Work instructions:
For each line below that includes the word "strawberry", make a copy.

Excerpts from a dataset

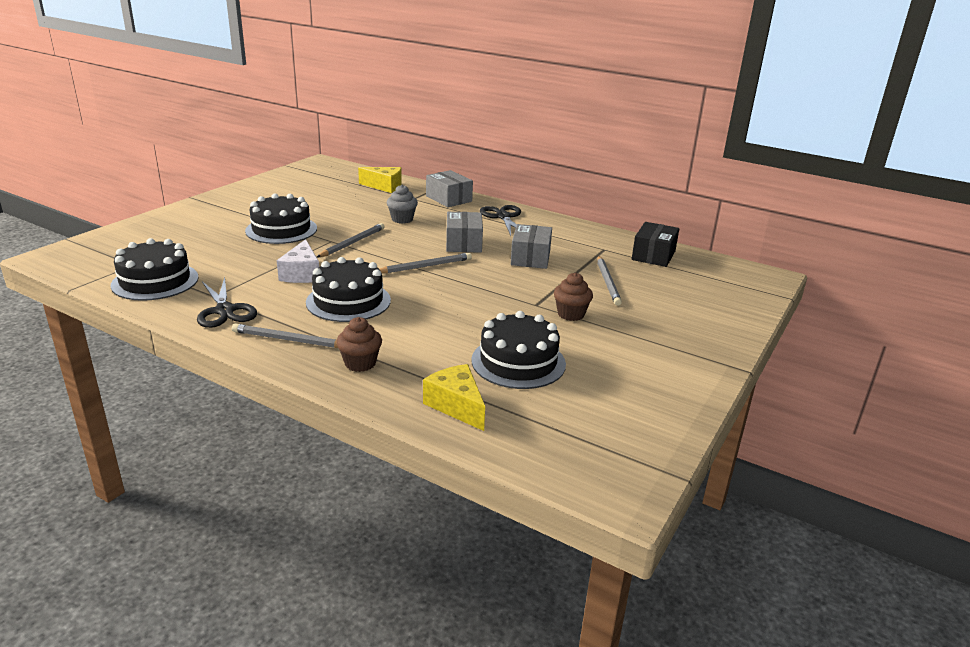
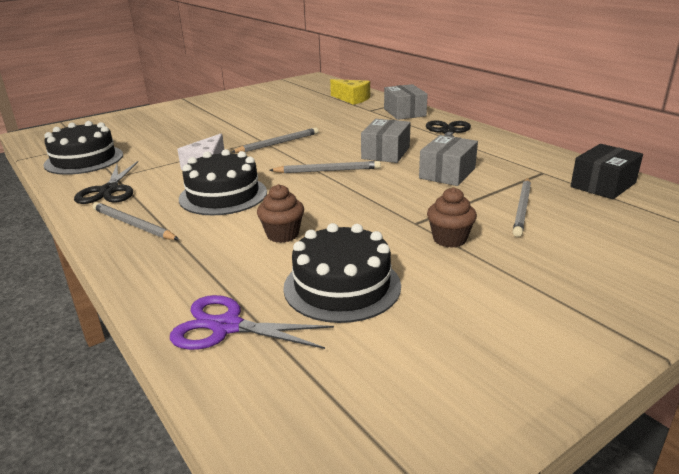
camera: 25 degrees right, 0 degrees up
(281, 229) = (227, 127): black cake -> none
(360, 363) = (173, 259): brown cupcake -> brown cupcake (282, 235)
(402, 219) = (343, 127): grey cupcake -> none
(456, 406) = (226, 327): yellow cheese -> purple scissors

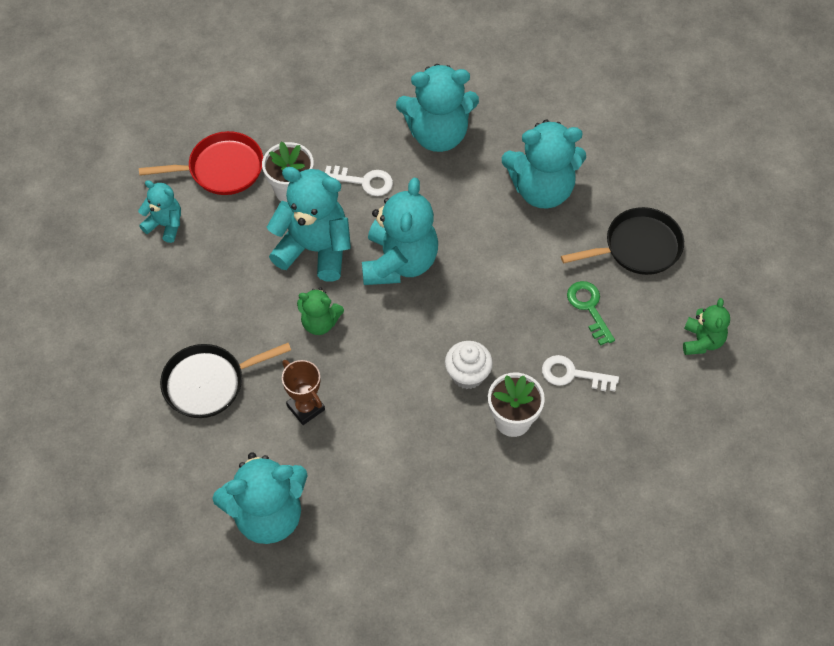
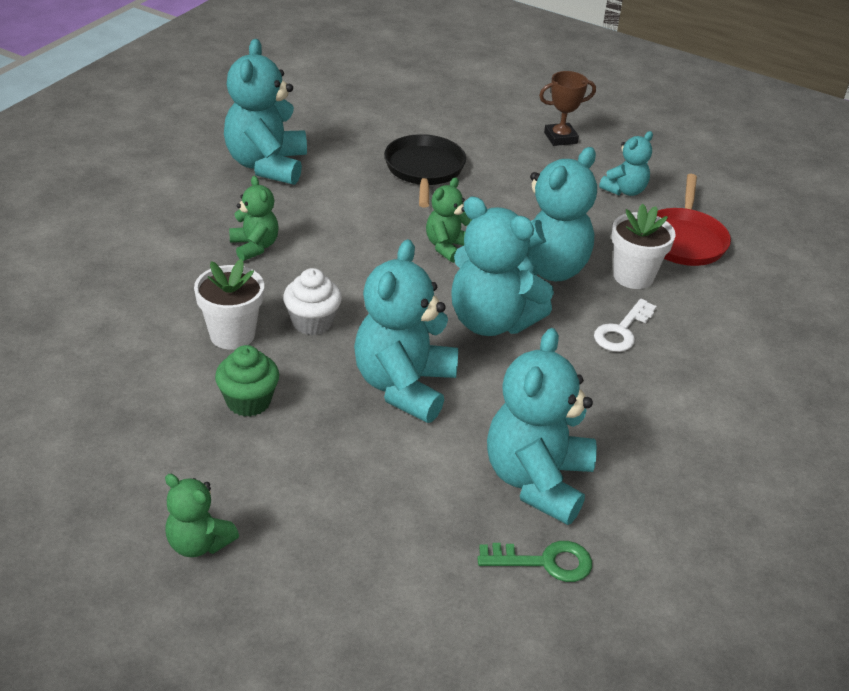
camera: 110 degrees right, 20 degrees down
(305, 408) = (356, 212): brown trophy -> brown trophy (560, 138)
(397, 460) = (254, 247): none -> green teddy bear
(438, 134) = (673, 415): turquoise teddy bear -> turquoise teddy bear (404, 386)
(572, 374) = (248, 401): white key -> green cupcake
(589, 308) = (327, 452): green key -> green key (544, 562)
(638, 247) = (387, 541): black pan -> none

==

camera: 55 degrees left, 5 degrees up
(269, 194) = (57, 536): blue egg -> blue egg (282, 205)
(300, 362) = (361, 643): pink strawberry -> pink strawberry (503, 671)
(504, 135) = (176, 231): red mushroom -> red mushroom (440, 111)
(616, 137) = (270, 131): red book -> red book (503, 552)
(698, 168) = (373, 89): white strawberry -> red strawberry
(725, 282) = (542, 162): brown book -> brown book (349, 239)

Output of the exercise:
(300, 362) = (361, 643): pink strawberry -> pink strawberry (503, 671)
(698, 168) = (373, 89): white strawberry -> red strawberry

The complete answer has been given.